ACTION ITEM |
All of the data should be copied exactly, with the pictures left out.
+++ DATA +++
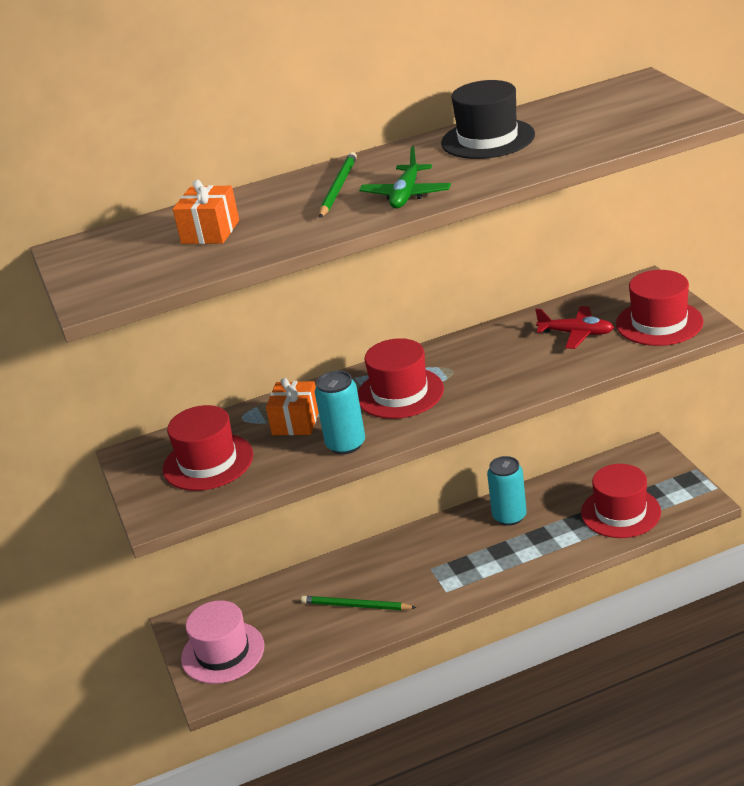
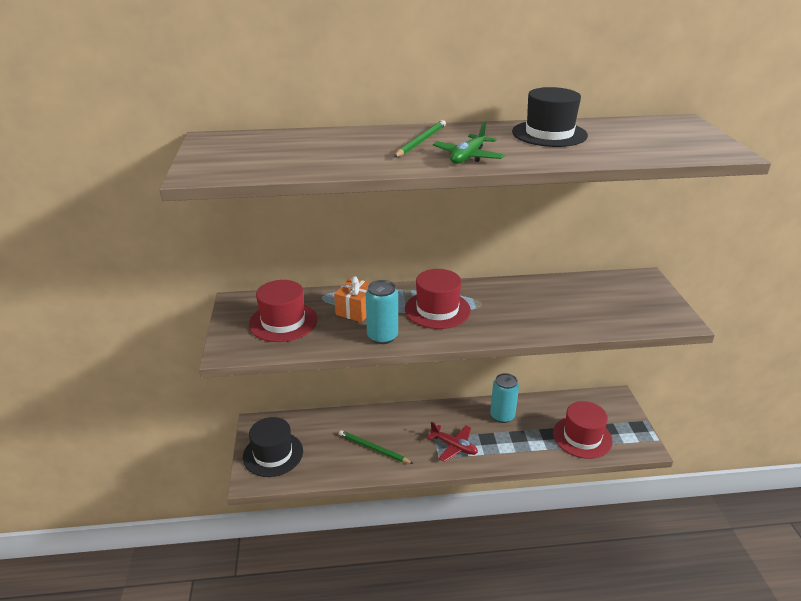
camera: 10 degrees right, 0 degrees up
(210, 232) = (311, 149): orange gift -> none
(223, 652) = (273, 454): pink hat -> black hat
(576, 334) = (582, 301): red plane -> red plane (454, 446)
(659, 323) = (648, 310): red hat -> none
+++
PROBLEM SOLUTION |
camera: 10 degrees right, 0 degrees up
(210, 232) = (311, 149): orange gift -> none
(223, 652) = (273, 454): pink hat -> black hat
(576, 334) = (582, 301): red plane -> red plane (454, 446)
(659, 323) = (648, 310): red hat -> none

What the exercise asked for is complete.